- **Data to use**:
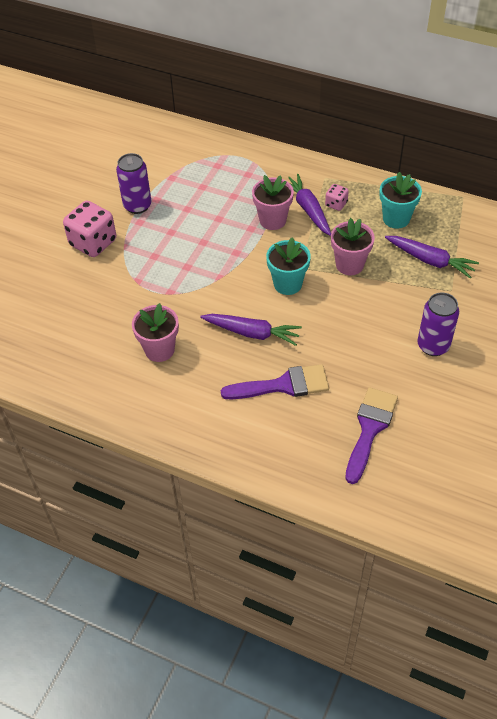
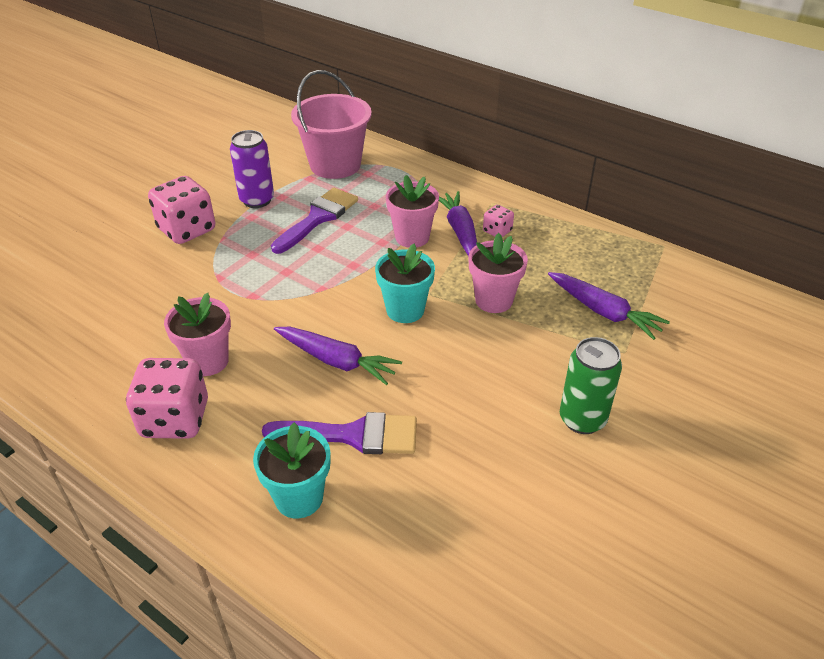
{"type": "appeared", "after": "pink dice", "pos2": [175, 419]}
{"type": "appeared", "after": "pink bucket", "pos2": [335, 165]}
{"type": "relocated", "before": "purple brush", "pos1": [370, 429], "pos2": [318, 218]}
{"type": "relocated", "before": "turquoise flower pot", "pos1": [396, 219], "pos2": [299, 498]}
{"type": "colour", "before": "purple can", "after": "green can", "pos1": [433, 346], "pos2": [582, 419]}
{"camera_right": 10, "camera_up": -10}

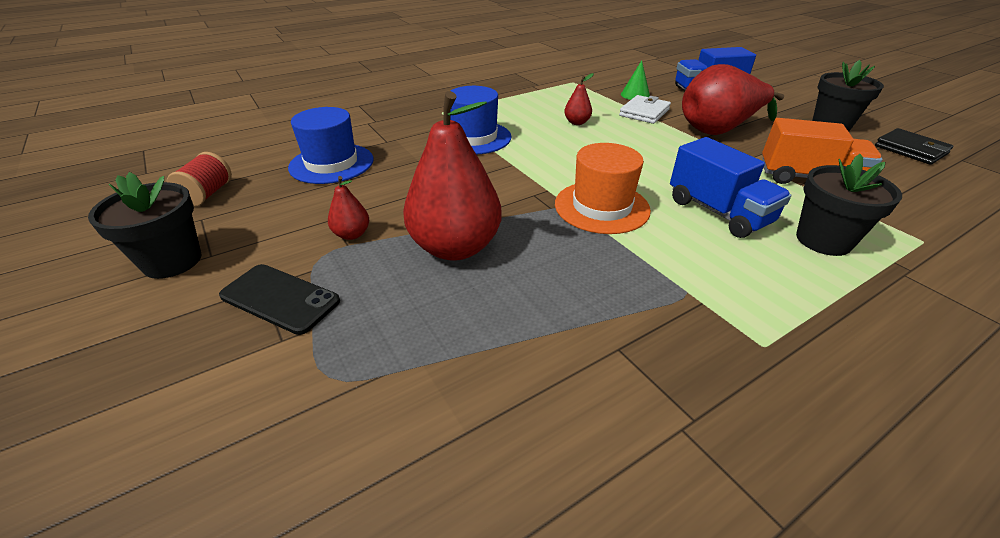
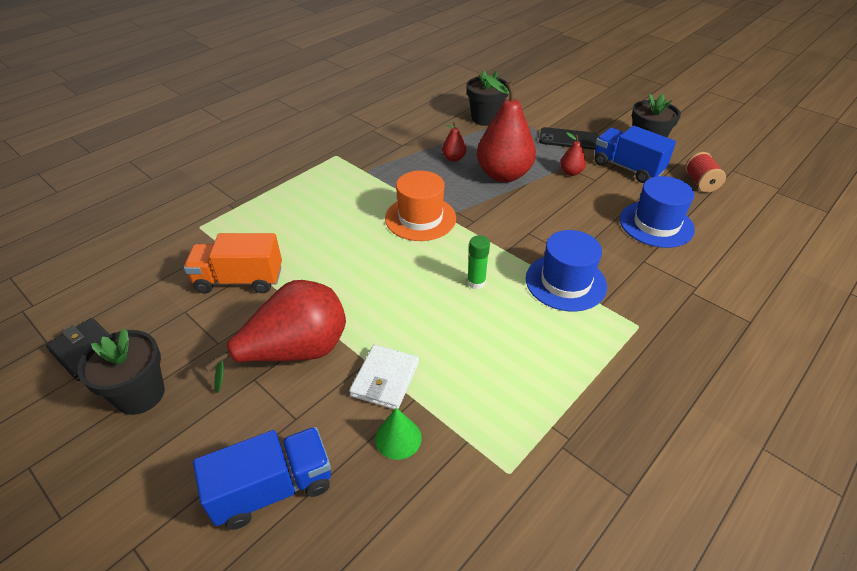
{"type": "appeared", "after": "green glue stick", "pos2": [476, 282]}
{"type": "relocated", "before": "red pear", "pos1": [577, 122], "pos2": [453, 158]}
{"type": "relocated", "before": "blue truck", "pos1": [718, 212], "pos2": [627, 168]}
{"type": "relocated", "before": "black flower pot", "pos1": [823, 240], "pos2": [485, 118]}
{"camera_right": 165, "camera_up": 5}

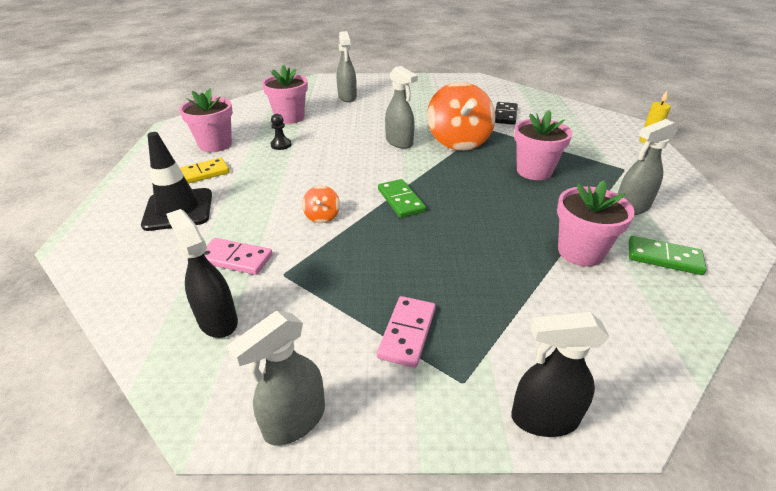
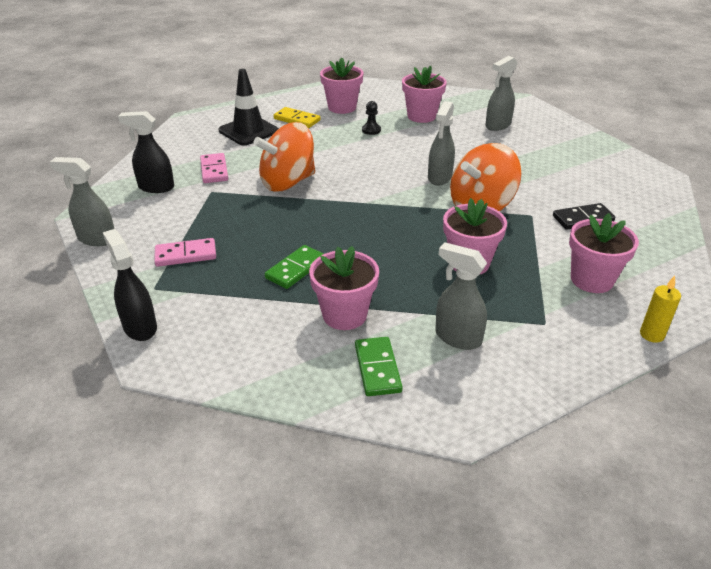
{"type": "appeared", "after": "pink flower pot", "pos2": [591, 280]}
{"type": "relocated", "before": "green domino", "pos1": [401, 200], "pos2": [296, 269]}
{"type": "spun", "before": "black spray bottle", "pos1": [217, 320], "pos2": [156, 187], "turn": -105}
{"type": "size", "before": "orange spinning top", "pos1": [322, 216], "pos2": [287, 182], "scale": 2.3}
{"camera_right": 60, "camera_up": 0}

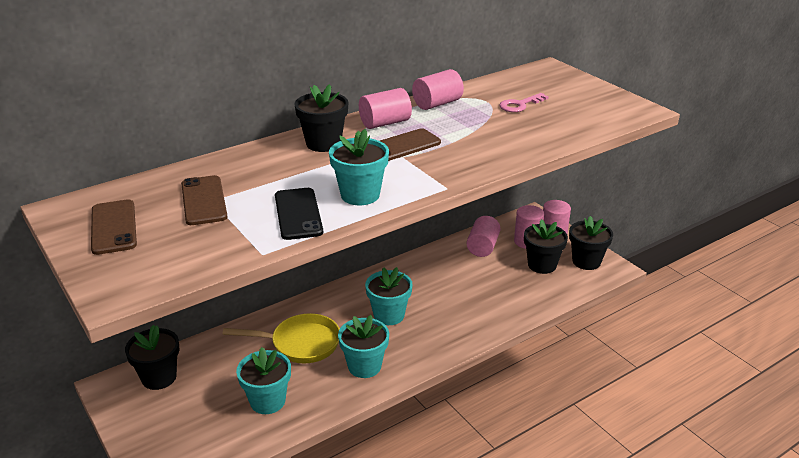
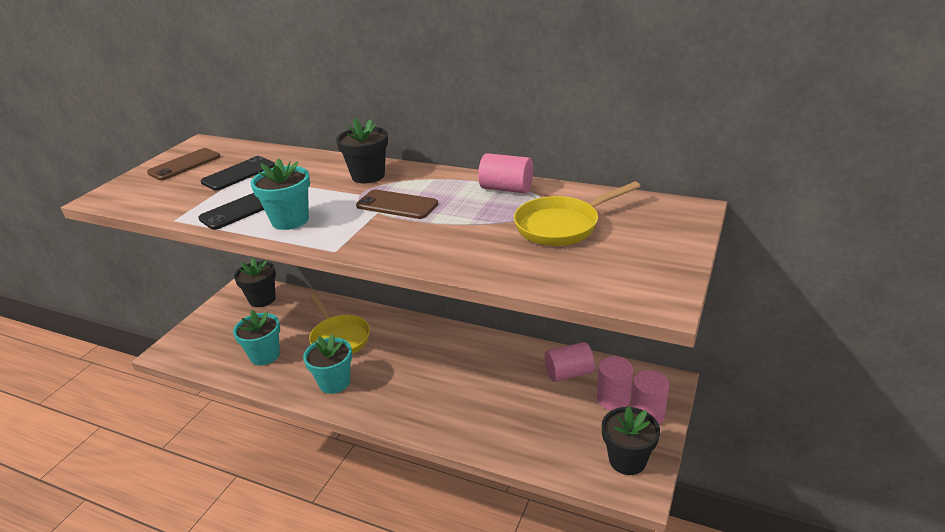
{"type": "missing", "before": "pink cylinder", "pos1": [385, 123]}
{"type": "missing", "before": "turquoise flower pot", "pos1": [389, 315]}
{"type": "missing", "before": "black flower pot", "pos1": [542, 265]}
{"type": "exchanged", "before": "pink key", "after": "yellow pan", "pos1": [520, 105], "pos2": [562, 226]}
{"type": "colour", "before": "brown phone", "after": "black phone", "pos1": [204, 200], "pos2": [239, 174]}
{"camera_right": 60, "camera_up": 0}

- **Exercise**: An unchanged copy of the listing, with no pictures, should be returned.

- **Solution to the exercise**:
{"type": "appeared", "after": "pink dice", "pos2": [175, 419]}
{"type": "appeared", "after": "pink bucket", "pos2": [335, 165]}
{"type": "relocated", "before": "purple brush", "pos1": [370, 429], "pos2": [318, 218]}
{"type": "relocated", "before": "turquoise flower pot", "pos1": [396, 219], "pos2": [299, 498]}
{"type": "colour", "before": "purple can", "after": "green can", "pos1": [433, 346], "pos2": [582, 419]}
{"camera_right": 10, "camera_up": -10}

{"type": "appeared", "after": "green glue stick", "pos2": [476, 282]}
{"type": "relocated", "before": "red pear", "pos1": [577, 122], "pos2": [453, 158]}
{"type": "relocated", "before": "blue truck", "pos1": [718, 212], "pos2": [627, 168]}
{"type": "relocated", "before": "black flower pot", "pos1": [823, 240], "pos2": [485, 118]}
{"camera_right": 165, "camera_up": 5}

{"type": "appeared", "after": "pink flower pot", "pos2": [591, 280]}
{"type": "relocated", "before": "green domino", "pos1": [401, 200], "pos2": [296, 269]}
{"type": "spun", "before": "black spray bottle", "pos1": [217, 320], "pos2": [156, 187], "turn": -105}
{"type": "size", "before": "orange spinning top", "pos1": [322, 216], "pos2": [287, 182], "scale": 2.3}
{"camera_right": 60, "camera_up": 0}

{"type": "missing", "before": "pink cylinder", "pos1": [385, 123]}
{"type": "missing", "before": "turquoise flower pot", "pos1": [389, 315]}
{"type": "missing", "before": "black flower pot", "pos1": [542, 265]}
{"type": "exchanged", "before": "pink key", "after": "yellow pan", "pos1": [520, 105], "pos2": [562, 226]}
{"type": "colour", "before": "brown phone", "after": "black phone", "pos1": [204, 200], "pos2": [239, 174]}
{"camera_right": 60, "camera_up": 0}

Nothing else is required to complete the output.